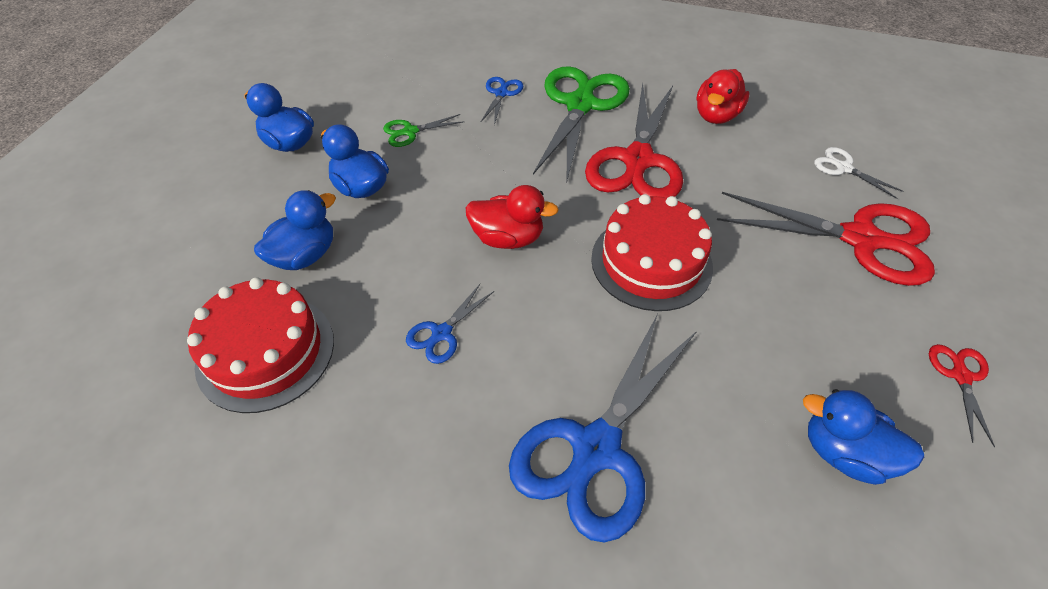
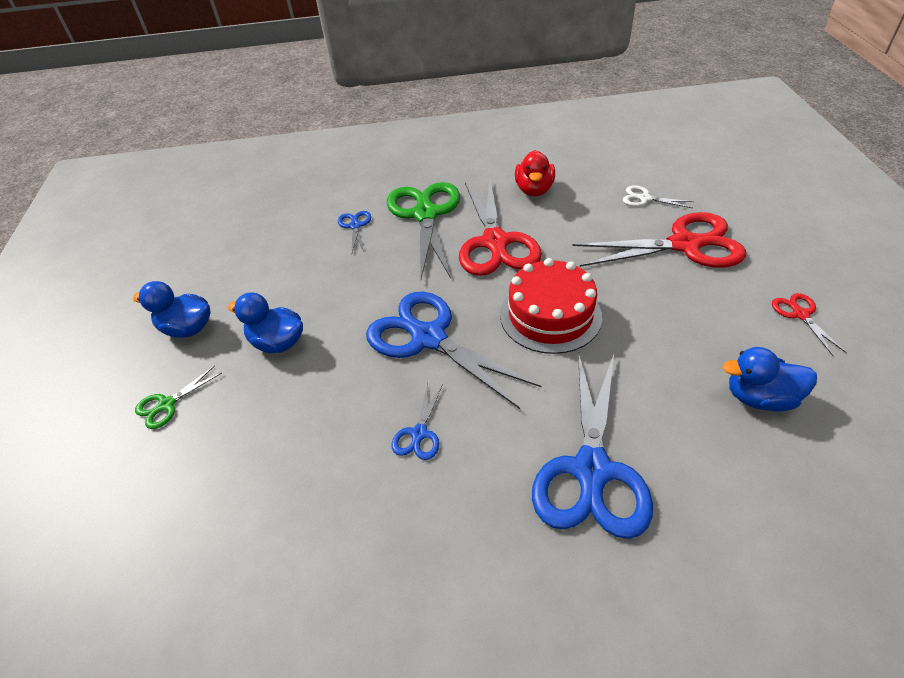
camera: 20 degrees left, 5 degrees down
(265, 352) = (273, 512): red cake -> none
(305, 255) = (260, 417): blue duck -> none
(410, 132) = (294, 282): green scissors -> green scissors (167, 404)
(508, 238) = (428, 338): red duck -> blue scissors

___

The lines in the records above that include the word "scissors" must be copied out.

(410, 132) = (294, 282): green scissors -> green scissors (167, 404)
(508, 238) = (428, 338): red duck -> blue scissors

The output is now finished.